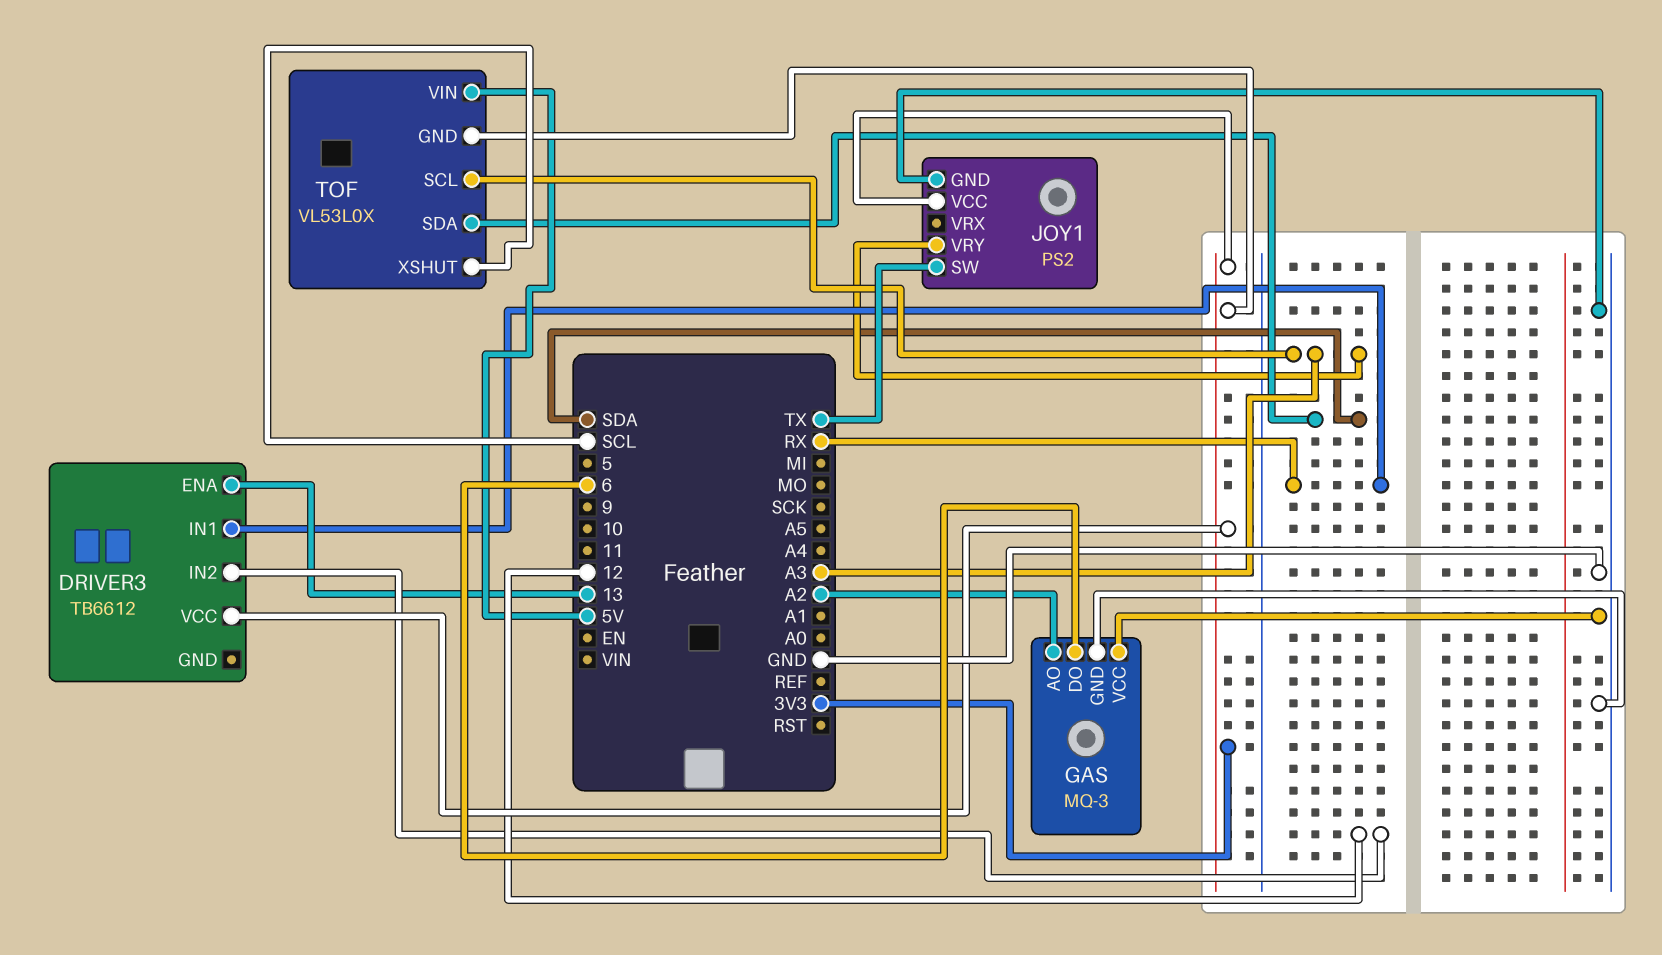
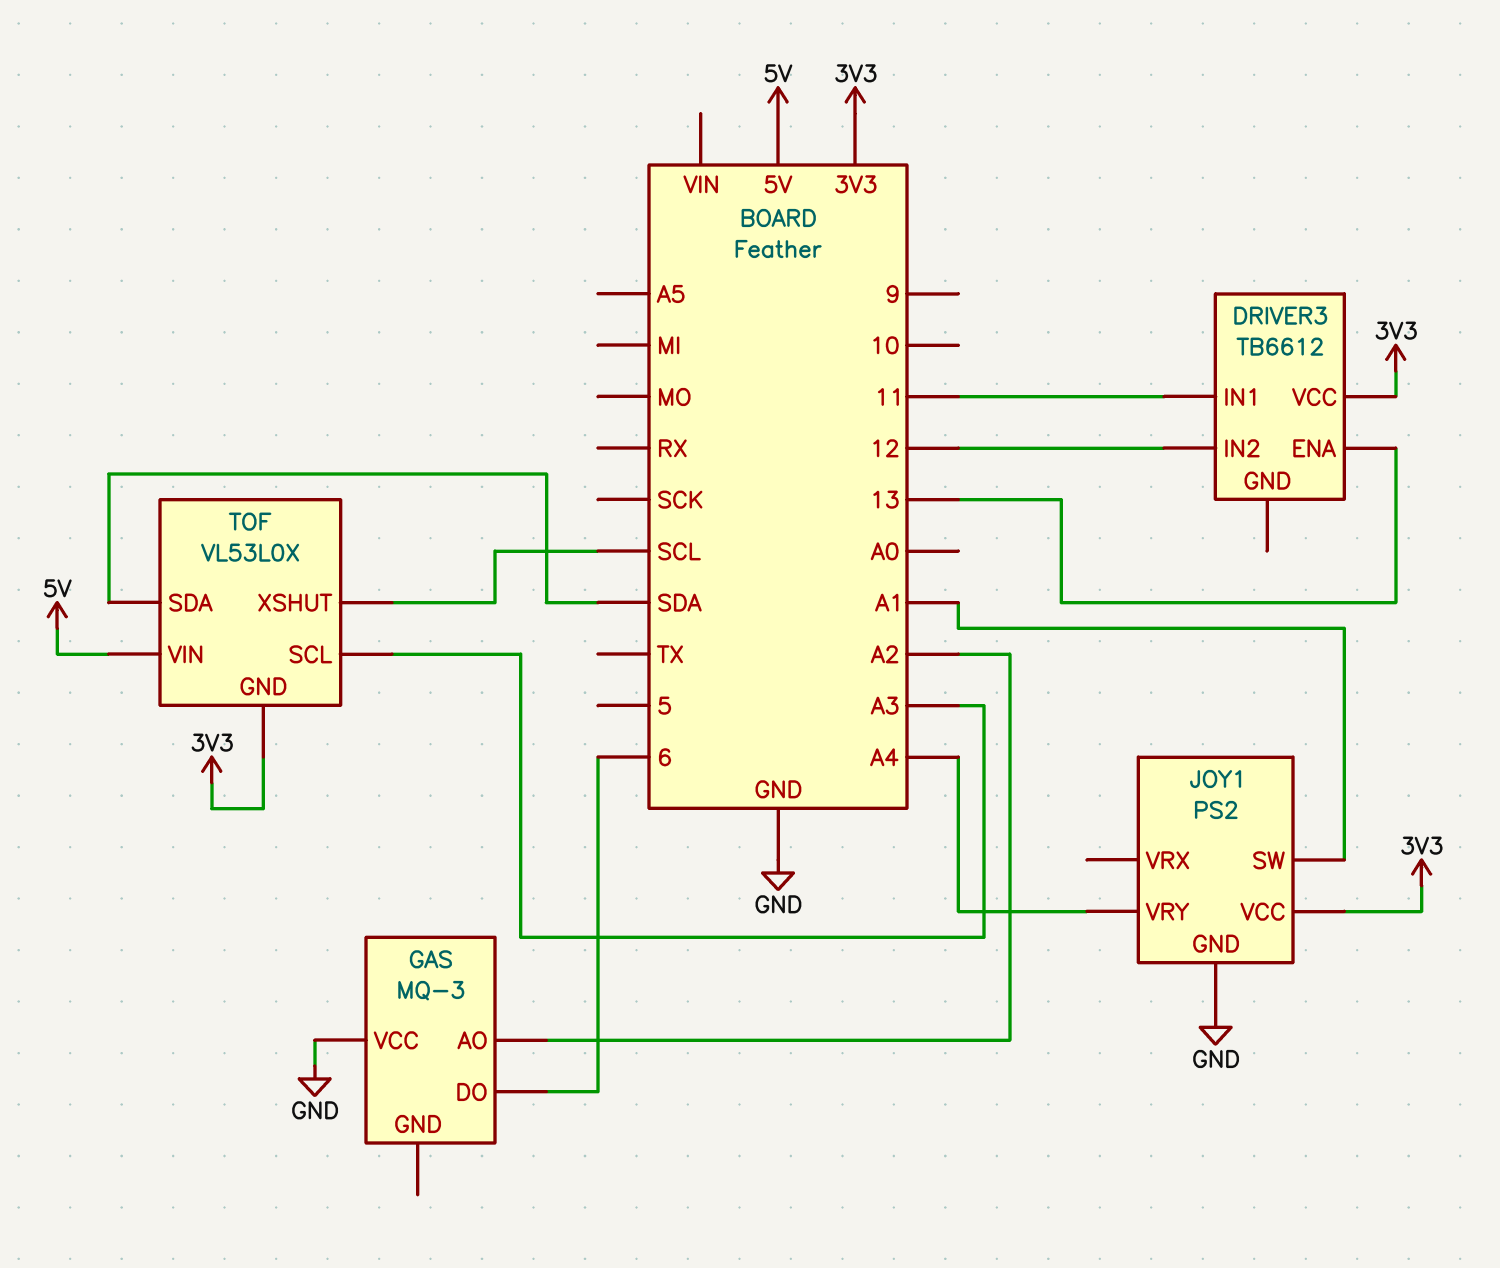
DRIVER3 pin IN1: RX -> 11
GAS pin GND: GND -> none
JOY1 pin SW: TX -> A1
JOY1 pin VRY: A3 -> A4

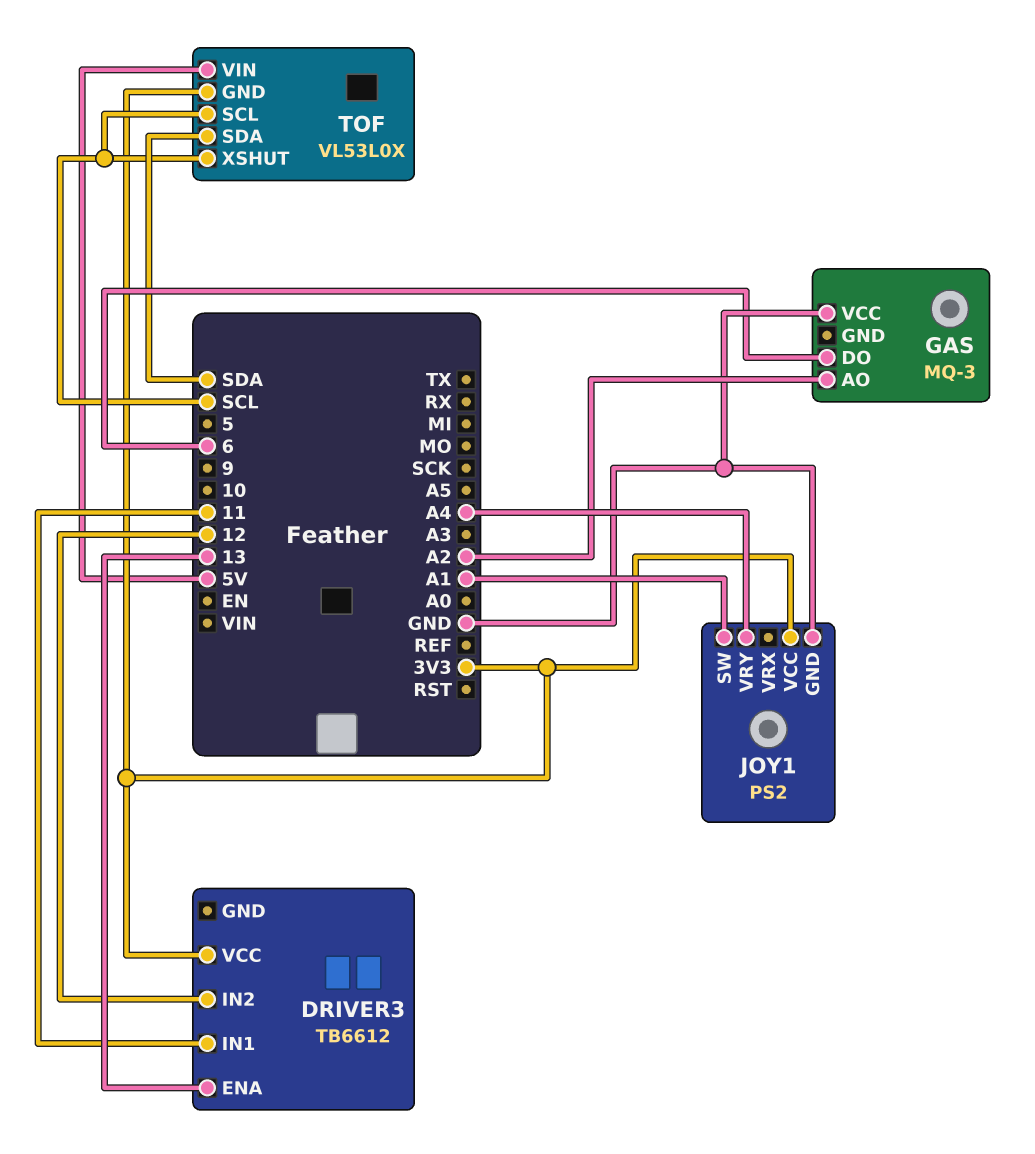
TOF pin SCL: A3 -> SCL

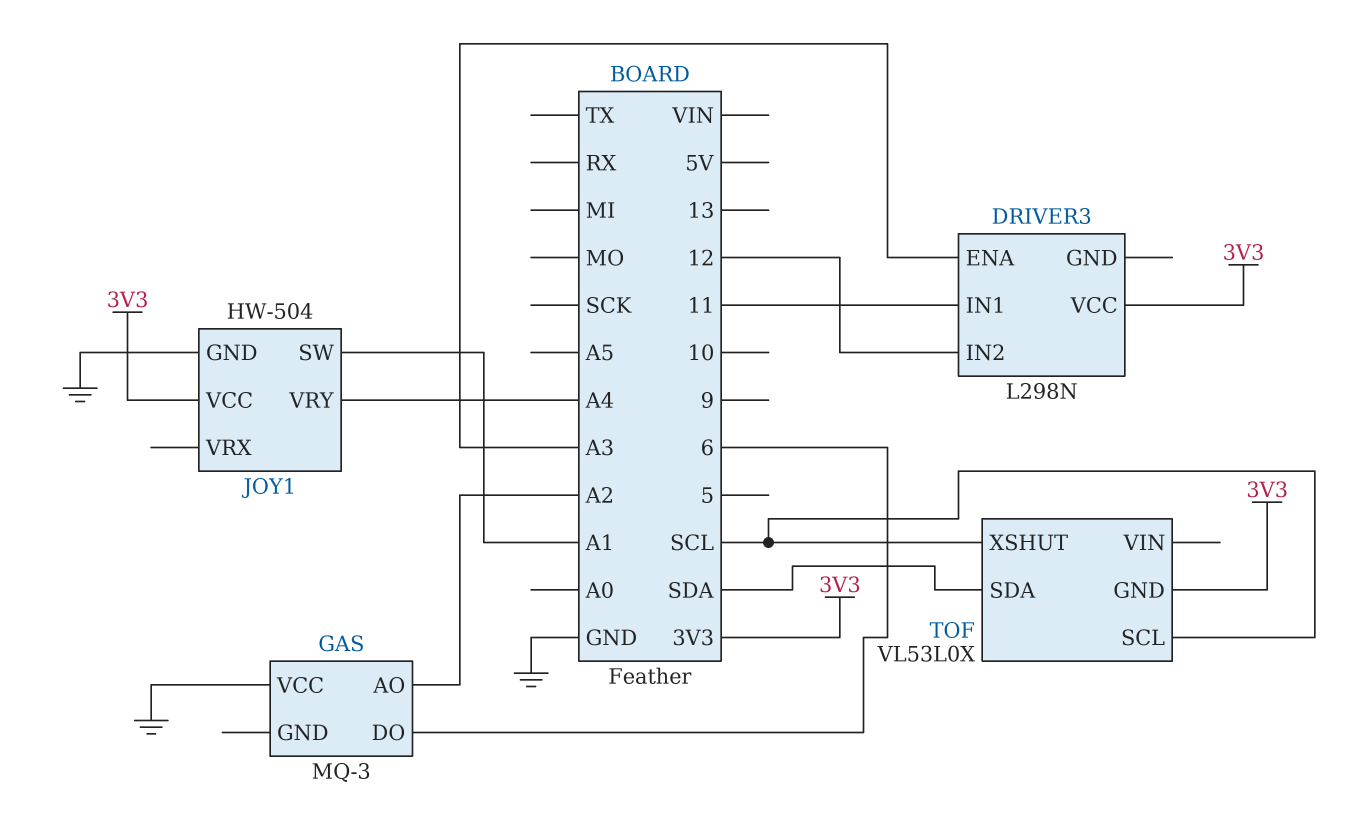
DRIVER3: TB6612 -> L298N
DRIVER3 pin ENA: 13 -> A3
JOY1: PS2 -> HW-504
TOF pin VIN: 5V -> none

- - -

_ACTION ITEM_
Every entry above should be given again exactly, with no images included.

_RESPONSE_
DRIVER3 pin IN1: RX -> 11
GAS pin GND: GND -> none
JOY1 pin SW: TX -> A1
JOY1 pin VRY: A3 -> A4

TOF pin SCL: A3 -> SCL

DRIVER3: TB6612 -> L298N
DRIVER3 pin ENA: 13 -> A3
JOY1: PS2 -> HW-504
TOF pin VIN: 5V -> none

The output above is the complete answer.